▶ What needs to be done: Search the entries for the word "PHONE" and pull out each line that has it.

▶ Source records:
####
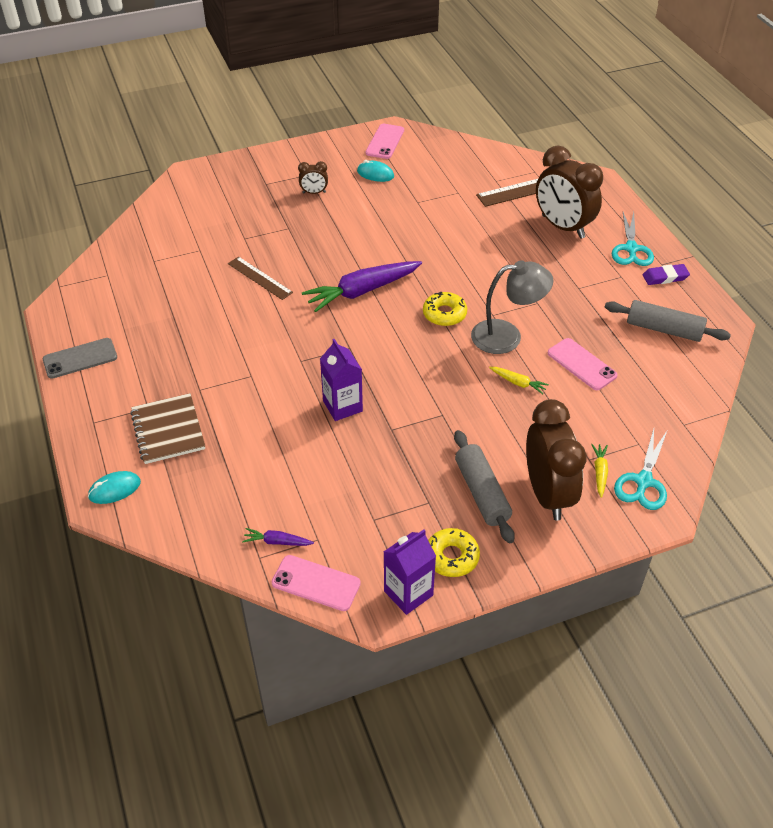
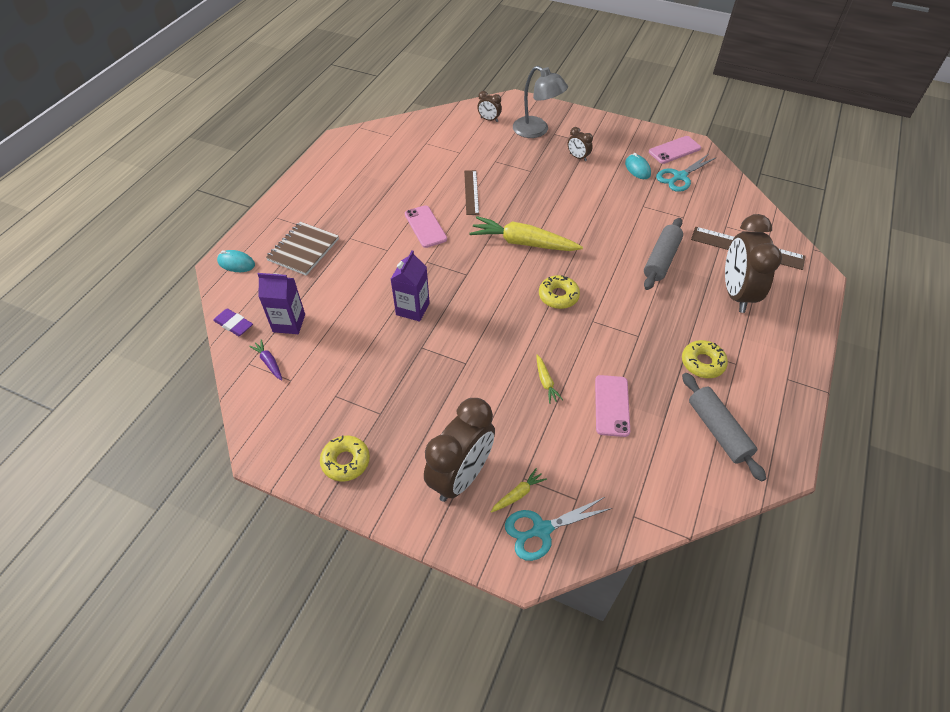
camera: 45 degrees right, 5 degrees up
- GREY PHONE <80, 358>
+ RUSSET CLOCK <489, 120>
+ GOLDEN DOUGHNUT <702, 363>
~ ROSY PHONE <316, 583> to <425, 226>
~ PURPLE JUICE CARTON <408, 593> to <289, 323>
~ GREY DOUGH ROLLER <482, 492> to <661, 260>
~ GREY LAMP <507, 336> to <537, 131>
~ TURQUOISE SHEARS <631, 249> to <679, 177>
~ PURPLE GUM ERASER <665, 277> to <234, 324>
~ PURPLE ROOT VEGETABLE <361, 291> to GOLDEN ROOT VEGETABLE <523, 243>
####
▶ Problem solution:
- GREY PHONE <80, 358>
~ ROSY PHONE <316, 583> to <425, 226>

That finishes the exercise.